- _Aim of the task_
When a line in the entries contains the word "plane", copy that line in full.

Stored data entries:
• • • •
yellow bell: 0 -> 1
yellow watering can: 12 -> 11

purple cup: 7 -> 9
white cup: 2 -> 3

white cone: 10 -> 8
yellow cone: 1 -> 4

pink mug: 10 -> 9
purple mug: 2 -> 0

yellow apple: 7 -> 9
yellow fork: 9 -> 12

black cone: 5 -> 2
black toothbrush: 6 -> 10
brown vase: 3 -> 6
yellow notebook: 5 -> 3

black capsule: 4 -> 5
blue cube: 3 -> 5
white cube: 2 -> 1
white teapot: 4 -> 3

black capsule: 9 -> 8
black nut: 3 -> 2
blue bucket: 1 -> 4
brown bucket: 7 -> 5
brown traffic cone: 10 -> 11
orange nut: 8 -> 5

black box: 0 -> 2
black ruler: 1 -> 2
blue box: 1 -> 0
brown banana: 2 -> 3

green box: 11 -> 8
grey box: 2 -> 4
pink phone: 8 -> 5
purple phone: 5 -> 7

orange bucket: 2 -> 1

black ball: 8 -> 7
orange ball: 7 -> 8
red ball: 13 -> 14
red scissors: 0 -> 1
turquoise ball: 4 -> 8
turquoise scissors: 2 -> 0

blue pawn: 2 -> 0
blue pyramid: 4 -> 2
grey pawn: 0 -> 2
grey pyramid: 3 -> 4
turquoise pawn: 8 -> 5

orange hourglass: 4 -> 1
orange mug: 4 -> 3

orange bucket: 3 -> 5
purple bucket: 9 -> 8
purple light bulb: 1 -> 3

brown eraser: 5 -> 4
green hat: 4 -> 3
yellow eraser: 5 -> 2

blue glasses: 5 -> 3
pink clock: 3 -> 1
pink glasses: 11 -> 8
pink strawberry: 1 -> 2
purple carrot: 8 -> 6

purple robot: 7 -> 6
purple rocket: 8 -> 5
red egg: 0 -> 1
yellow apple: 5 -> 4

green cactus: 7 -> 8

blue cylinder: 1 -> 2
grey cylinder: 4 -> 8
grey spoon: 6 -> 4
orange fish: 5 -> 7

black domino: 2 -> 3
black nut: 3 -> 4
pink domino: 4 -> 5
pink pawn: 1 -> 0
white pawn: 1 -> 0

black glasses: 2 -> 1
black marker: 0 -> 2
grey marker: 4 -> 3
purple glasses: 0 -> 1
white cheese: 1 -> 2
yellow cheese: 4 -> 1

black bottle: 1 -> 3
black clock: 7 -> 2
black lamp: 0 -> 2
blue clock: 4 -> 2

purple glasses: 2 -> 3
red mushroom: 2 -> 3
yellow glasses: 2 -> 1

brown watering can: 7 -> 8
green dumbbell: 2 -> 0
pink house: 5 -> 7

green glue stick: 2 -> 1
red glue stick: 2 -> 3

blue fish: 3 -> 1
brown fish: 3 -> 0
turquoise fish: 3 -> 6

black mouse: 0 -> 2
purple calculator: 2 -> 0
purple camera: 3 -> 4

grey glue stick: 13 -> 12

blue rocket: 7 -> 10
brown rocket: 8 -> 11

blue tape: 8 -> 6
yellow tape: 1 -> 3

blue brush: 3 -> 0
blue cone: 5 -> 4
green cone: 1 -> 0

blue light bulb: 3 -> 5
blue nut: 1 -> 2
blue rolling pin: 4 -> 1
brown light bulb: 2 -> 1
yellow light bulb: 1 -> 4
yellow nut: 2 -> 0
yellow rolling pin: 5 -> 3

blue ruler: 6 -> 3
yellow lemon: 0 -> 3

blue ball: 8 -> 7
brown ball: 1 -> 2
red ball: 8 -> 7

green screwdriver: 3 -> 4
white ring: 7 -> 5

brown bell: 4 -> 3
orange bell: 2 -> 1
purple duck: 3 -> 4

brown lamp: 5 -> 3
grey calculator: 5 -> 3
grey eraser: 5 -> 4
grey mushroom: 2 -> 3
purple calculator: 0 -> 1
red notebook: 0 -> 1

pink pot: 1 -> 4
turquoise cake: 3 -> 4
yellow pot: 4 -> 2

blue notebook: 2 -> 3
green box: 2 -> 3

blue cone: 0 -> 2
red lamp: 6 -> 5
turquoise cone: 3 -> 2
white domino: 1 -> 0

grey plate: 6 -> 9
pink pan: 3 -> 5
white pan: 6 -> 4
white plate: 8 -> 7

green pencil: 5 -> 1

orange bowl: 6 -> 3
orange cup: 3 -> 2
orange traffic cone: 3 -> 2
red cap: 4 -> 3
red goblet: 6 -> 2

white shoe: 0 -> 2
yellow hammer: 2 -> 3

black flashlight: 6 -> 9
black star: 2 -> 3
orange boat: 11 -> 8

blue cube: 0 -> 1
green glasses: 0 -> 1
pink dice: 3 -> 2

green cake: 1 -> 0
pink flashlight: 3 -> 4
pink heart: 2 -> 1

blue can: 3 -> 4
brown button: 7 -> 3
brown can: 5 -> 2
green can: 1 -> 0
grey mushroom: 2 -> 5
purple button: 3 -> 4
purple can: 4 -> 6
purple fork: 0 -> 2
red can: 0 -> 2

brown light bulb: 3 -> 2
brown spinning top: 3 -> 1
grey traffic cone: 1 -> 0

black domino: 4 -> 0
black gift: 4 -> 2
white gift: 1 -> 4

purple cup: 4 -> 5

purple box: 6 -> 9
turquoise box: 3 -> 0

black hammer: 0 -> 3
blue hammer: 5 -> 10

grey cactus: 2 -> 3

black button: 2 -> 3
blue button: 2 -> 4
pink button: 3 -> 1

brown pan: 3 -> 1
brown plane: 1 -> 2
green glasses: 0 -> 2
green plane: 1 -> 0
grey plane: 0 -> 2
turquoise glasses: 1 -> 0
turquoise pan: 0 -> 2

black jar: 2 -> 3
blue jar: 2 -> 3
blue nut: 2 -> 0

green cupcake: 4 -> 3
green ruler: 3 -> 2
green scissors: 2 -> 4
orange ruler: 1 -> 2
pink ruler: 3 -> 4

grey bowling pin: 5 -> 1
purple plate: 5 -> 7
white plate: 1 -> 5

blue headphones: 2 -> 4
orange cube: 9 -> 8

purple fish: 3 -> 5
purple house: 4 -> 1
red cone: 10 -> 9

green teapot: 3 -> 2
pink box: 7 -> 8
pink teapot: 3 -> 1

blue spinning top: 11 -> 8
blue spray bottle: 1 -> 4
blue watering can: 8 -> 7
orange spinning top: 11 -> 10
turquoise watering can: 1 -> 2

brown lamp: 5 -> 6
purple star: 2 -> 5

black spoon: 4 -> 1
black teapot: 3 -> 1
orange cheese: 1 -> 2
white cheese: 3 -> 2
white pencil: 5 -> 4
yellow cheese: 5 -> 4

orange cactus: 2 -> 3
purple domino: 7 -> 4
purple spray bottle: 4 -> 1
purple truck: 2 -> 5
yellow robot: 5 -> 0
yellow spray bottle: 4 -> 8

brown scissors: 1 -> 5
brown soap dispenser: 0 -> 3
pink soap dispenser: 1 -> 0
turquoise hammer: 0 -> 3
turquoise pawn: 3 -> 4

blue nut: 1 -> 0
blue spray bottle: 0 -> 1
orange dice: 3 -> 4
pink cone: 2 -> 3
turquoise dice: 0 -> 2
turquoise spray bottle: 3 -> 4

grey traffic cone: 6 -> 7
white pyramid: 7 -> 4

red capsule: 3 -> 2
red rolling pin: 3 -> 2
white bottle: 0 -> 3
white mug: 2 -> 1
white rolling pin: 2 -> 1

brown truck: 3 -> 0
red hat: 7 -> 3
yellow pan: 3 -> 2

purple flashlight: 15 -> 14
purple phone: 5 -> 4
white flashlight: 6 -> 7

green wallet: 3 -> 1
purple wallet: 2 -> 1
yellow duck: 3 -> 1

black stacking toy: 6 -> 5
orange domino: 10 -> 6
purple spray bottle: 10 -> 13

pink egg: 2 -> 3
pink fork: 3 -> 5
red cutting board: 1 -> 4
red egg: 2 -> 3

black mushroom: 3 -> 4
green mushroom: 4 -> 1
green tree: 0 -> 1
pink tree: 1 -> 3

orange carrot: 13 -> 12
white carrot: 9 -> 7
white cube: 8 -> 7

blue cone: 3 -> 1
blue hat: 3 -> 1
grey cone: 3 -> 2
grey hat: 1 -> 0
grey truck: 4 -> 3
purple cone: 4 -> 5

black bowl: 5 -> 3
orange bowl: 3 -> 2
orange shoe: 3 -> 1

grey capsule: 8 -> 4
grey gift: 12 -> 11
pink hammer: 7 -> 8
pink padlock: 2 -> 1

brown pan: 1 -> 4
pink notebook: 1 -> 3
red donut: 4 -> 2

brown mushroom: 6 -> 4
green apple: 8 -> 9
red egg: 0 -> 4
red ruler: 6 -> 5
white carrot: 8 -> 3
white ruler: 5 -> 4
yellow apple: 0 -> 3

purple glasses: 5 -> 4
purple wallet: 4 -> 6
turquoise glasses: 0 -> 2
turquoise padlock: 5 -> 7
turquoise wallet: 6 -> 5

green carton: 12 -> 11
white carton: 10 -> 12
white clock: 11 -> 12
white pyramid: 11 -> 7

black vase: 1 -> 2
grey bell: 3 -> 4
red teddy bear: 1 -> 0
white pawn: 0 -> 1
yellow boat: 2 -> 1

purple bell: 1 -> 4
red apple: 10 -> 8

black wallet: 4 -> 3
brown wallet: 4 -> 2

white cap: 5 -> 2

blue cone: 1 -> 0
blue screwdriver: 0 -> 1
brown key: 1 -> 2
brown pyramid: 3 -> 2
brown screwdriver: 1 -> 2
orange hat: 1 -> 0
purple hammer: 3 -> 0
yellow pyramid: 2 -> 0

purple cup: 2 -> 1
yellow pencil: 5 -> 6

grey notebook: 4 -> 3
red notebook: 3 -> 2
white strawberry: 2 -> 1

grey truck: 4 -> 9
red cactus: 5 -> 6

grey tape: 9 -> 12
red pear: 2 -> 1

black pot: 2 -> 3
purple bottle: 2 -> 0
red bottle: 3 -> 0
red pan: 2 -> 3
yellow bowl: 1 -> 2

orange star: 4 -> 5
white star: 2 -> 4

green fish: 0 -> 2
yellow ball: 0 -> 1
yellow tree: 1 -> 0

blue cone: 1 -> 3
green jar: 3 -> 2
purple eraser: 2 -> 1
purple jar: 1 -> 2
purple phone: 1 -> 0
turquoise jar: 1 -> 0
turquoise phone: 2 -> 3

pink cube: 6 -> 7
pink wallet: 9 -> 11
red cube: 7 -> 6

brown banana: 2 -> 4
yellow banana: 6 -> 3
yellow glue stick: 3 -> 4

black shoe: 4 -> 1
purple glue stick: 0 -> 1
• • • •
- _Answer space_
brown plane: 1 -> 2
green plane: 1 -> 0
grey plane: 0 -> 2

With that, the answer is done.